(Content revision data)
# # #
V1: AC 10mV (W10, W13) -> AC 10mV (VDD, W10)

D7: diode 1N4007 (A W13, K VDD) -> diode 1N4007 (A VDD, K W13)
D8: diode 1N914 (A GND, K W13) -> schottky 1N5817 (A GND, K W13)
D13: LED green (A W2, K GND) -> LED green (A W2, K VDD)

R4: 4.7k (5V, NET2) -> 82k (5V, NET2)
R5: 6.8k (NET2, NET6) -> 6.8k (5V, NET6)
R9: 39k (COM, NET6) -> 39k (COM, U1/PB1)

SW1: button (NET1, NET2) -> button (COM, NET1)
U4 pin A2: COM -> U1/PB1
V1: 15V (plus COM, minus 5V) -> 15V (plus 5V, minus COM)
# # #
§ **What to work on**:
Repeat the records above with every character intact.

§ **Exercise solution**:
V1: AC 10mV (W10, W13) -> AC 10mV (VDD, W10)

D7: diode 1N4007 (A W13, K VDD) -> diode 1N4007 (A VDD, K W13)
D8: diode 1N914 (A GND, K W13) -> schottky 1N5817 (A GND, K W13)
D13: LED green (A W2, K GND) -> LED green (A W2, K VDD)

R4: 4.7k (5V, NET2) -> 82k (5V, NET2)
R5: 6.8k (NET2, NET6) -> 6.8k (5V, NET6)
R9: 39k (COM, NET6) -> 39k (COM, U1/PB1)

SW1: button (NET1, NET2) -> button (COM, NET1)
U4 pin A2: COM -> U1/PB1
V1: 15V (plus COM, minus 5V) -> 15V (plus 5V, minus COM)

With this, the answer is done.